▶ [Written exercise]:
Report every line in the items below that contains the word "brim", copying each such line in full.

▶ [Recorded information]:
....

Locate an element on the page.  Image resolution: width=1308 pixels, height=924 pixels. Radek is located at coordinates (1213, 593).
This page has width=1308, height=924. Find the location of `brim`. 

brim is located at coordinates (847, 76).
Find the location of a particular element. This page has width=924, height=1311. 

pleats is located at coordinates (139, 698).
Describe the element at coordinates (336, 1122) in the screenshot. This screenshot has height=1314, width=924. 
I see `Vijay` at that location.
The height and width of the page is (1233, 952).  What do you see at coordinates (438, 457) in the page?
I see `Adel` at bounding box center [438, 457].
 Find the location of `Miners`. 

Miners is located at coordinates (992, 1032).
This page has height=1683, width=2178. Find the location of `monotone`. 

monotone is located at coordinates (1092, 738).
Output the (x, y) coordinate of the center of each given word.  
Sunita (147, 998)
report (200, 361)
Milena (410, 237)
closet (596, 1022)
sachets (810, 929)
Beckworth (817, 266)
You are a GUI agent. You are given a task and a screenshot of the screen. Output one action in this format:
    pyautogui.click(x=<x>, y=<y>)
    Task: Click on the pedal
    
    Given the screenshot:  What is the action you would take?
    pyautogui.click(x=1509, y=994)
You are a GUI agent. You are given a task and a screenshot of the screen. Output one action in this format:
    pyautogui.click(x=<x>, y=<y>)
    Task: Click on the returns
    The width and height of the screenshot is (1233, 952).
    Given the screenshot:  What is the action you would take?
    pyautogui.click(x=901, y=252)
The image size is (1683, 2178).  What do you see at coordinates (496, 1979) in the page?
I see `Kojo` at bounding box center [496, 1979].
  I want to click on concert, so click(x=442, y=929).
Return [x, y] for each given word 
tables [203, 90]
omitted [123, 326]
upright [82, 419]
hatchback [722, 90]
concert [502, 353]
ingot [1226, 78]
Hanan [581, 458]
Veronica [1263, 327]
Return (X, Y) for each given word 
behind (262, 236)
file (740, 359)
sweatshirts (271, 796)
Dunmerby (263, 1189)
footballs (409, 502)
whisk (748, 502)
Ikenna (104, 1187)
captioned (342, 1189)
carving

....

▶ [Solution to this task]:
This page has width=1308, height=924. Find the location of `brim`. 
brim is located at coordinates (847, 76).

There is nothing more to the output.